***** RECORDS PROVIDED
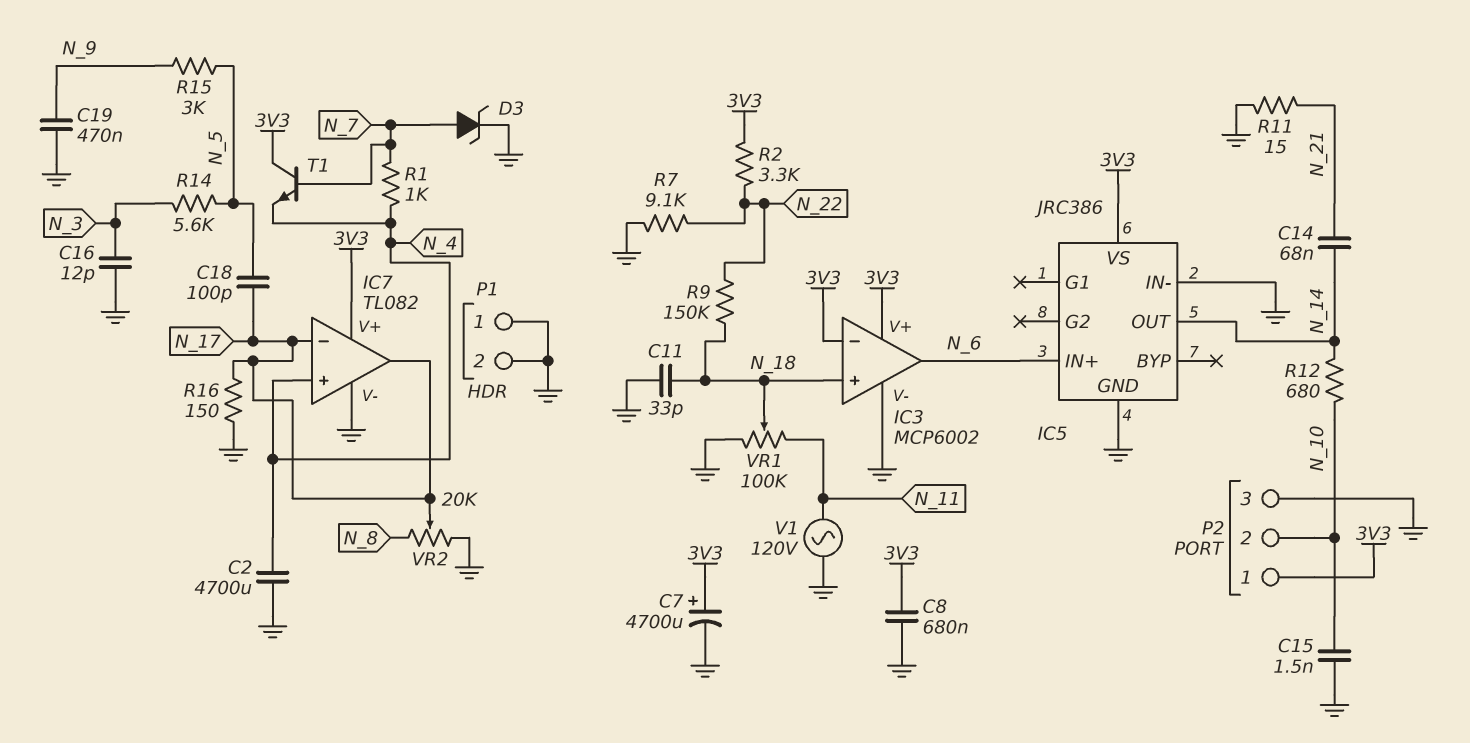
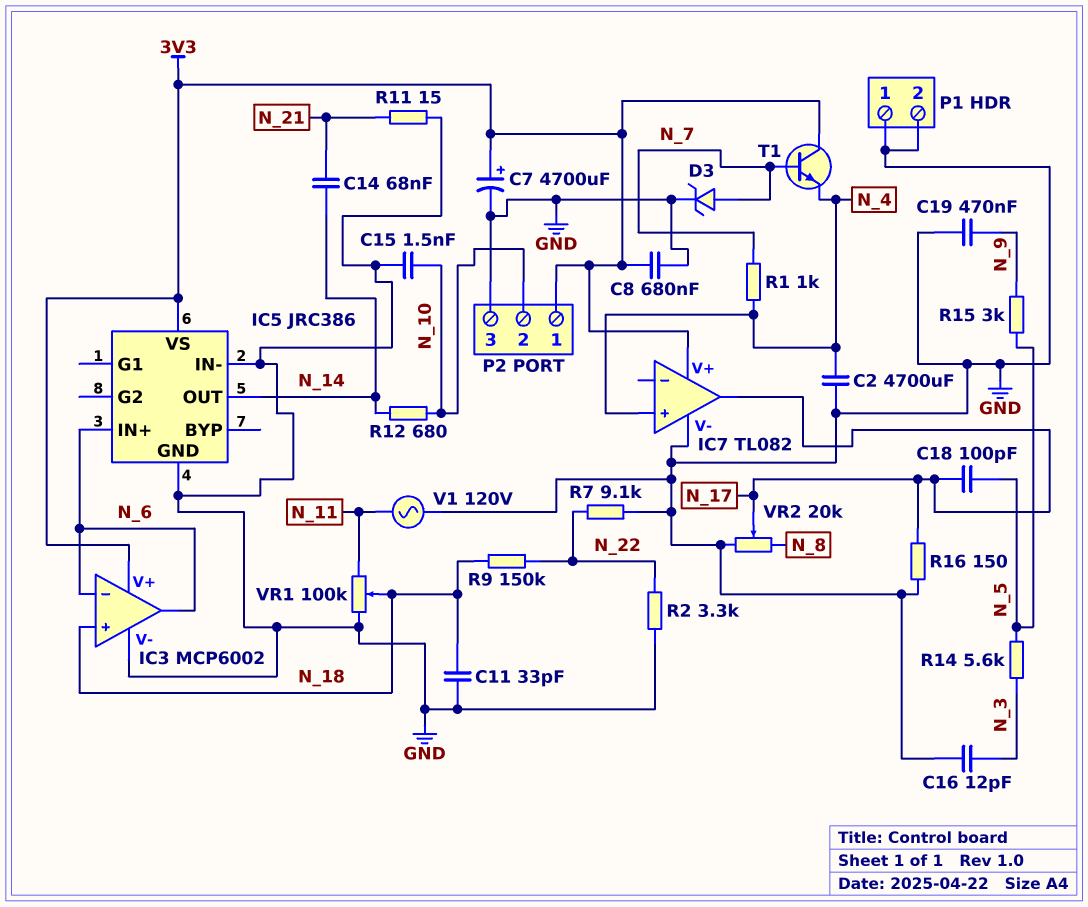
IC3 pin in-: 3V3 -> N_6
IC7 pin in-: N_17 -> none
R2: 3.3k (3V3, N_22) -> 3.3k (GND, N_22)

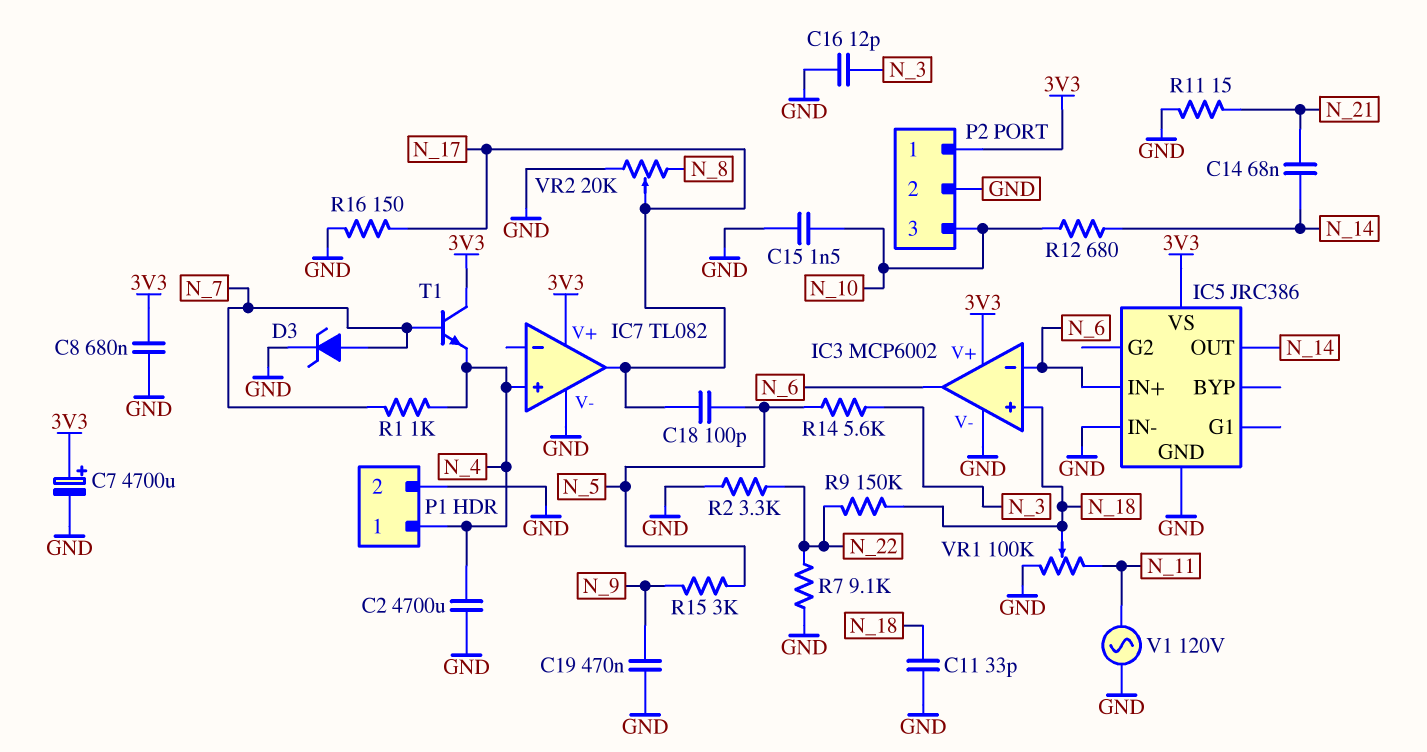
P1 pin 1: GND -> N_4
P2 pin 2: N_10 -> GND
P2 pin 3: GND -> N_10

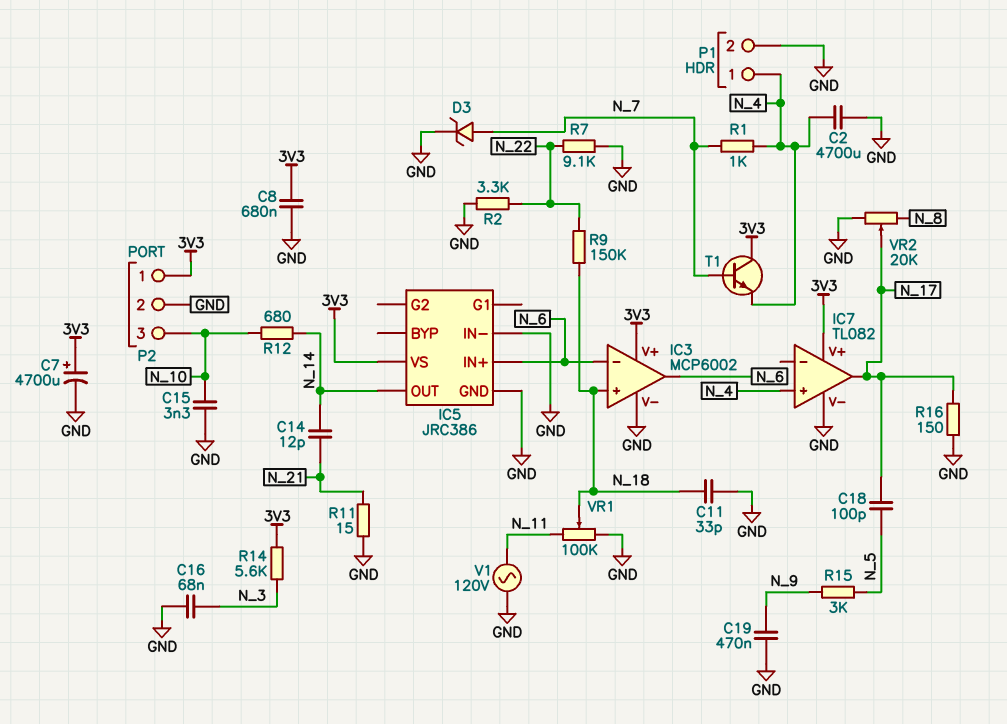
C14: 68nF (N_14, N_21) -> 12pF (N_14, N_21)
C15: 1.5nF (GND, N_10) -> 3.3nF (GND, N_10)
C16: 12pF (GND, N_3) -> 68nF (GND, N_3)
R14: 5.6k (N_3, N_5) -> 5.6k (3V3, N_3)

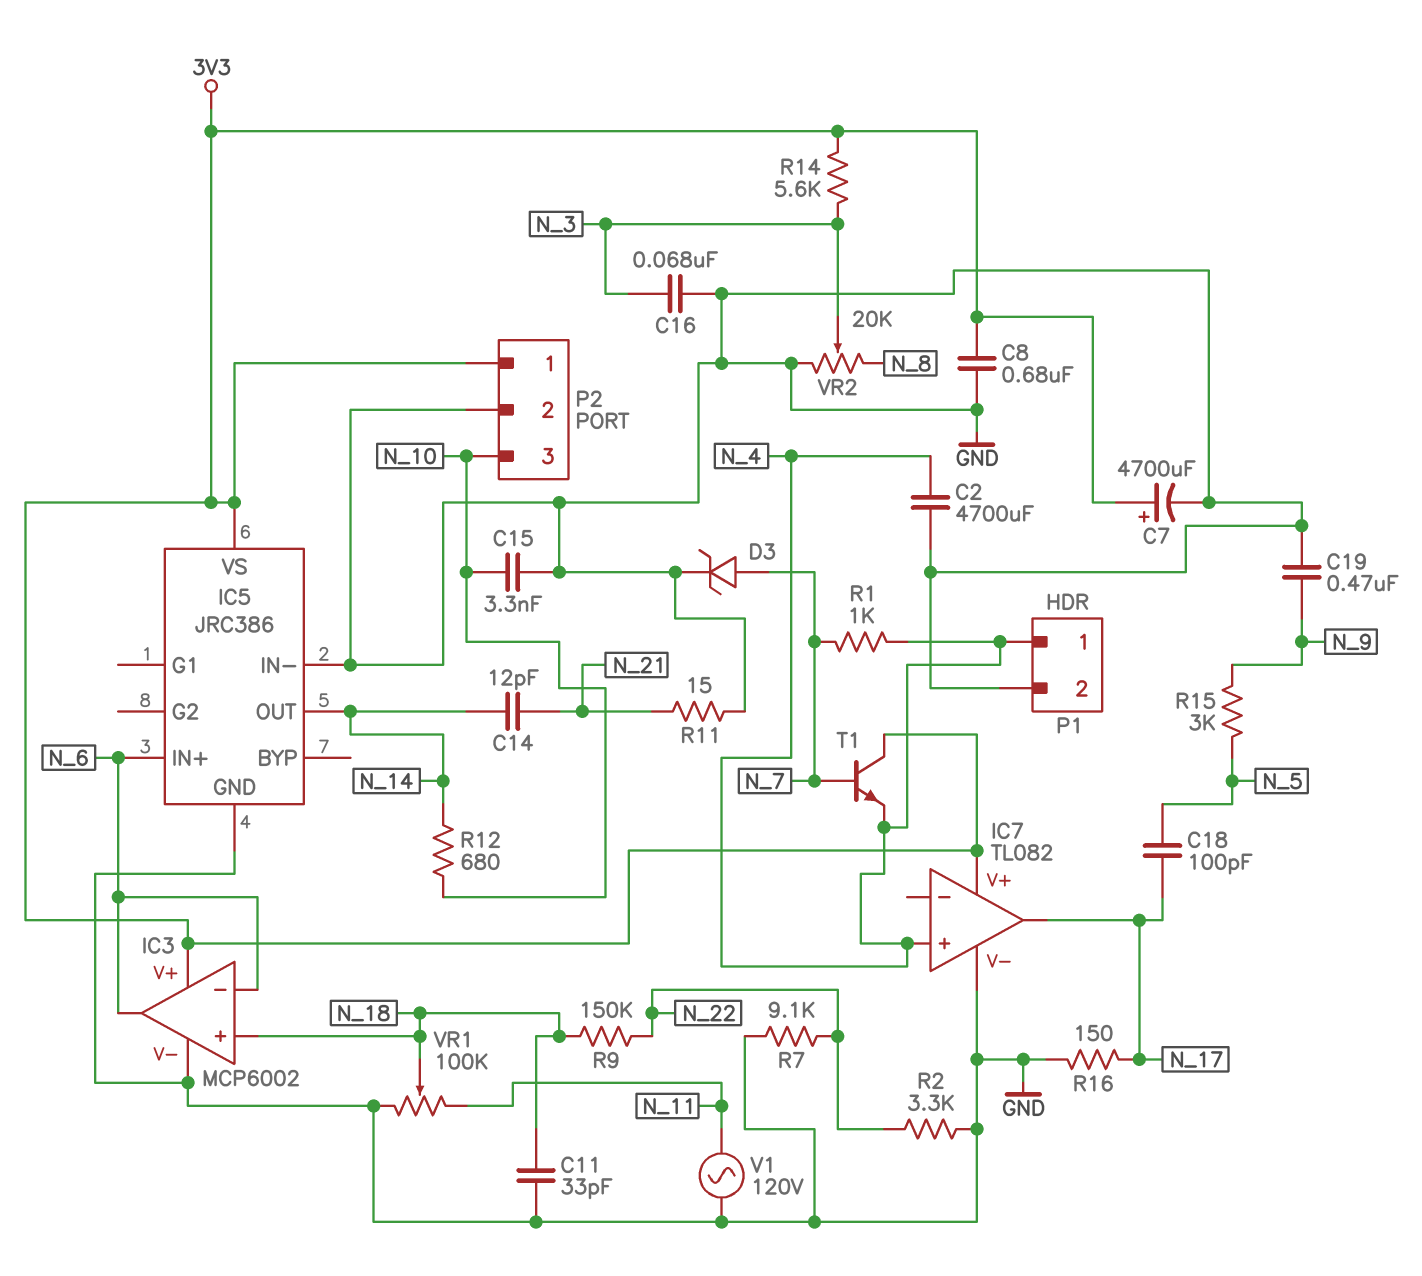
VR2: 20k (GND, N_8, wiper N_17) -> 20k (GND, N_8, wiper N_3)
**********
== EXERCISE OBJECTIVE ==
From the first line to the last, copy the records above exactly and drop any pictures.

== WRITTEN RESPONSE ==
IC3 pin in-: 3V3 -> N_6
IC7 pin in-: N_17 -> none
R2: 3.3k (3V3, N_22) -> 3.3k (GND, N_22)

P1 pin 1: GND -> N_4
P2 pin 2: N_10 -> GND
P2 pin 3: GND -> N_10

C14: 68nF (N_14, N_21) -> 12pF (N_14, N_21)
C15: 1.5nF (GND, N_10) -> 3.3nF (GND, N_10)
C16: 12pF (GND, N_3) -> 68nF (GND, N_3)
R14: 5.6k (N_3, N_5) -> 5.6k (3V3, N_3)

VR2: 20k (GND, N_8, wiper N_17) -> 20k (GND, N_8, wiper N_3)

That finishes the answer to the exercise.